Material provided Start Marker

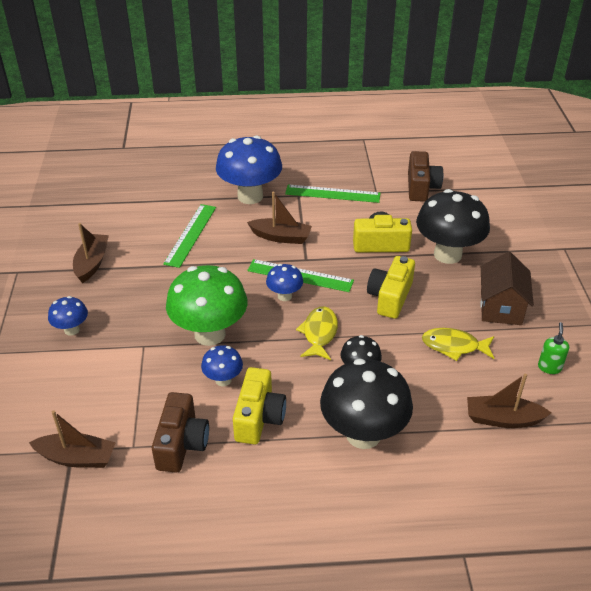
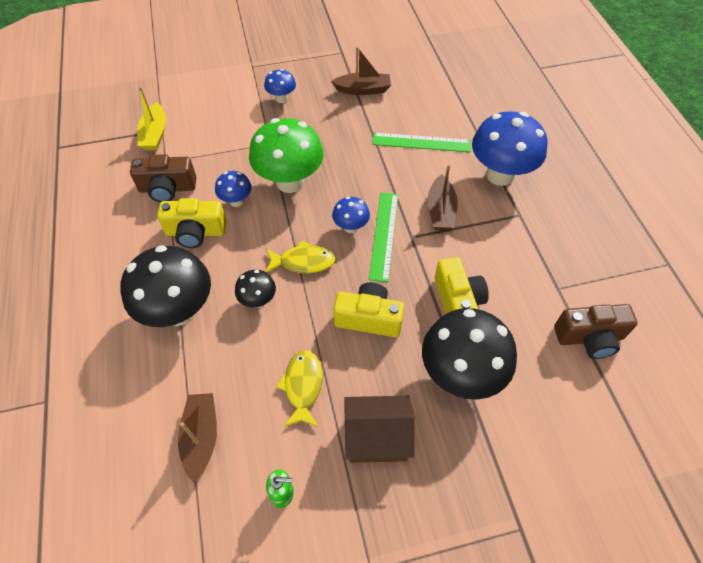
camera: 80 degrees right, 15 degrees up
(77, 458) = (155, 134): brown boat -> yellow boat
(332, 194) = (535, 246): green ruler -> none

Material provided End Marker

* [Task directions]: In full and without change, repeat the material above, minus the pictures.

* [Exercise solution]:
camera: 80 degrees right, 15 degrees up
(77, 458) = (155, 134): brown boat -> yellow boat
(332, 194) = (535, 246): green ruler -> none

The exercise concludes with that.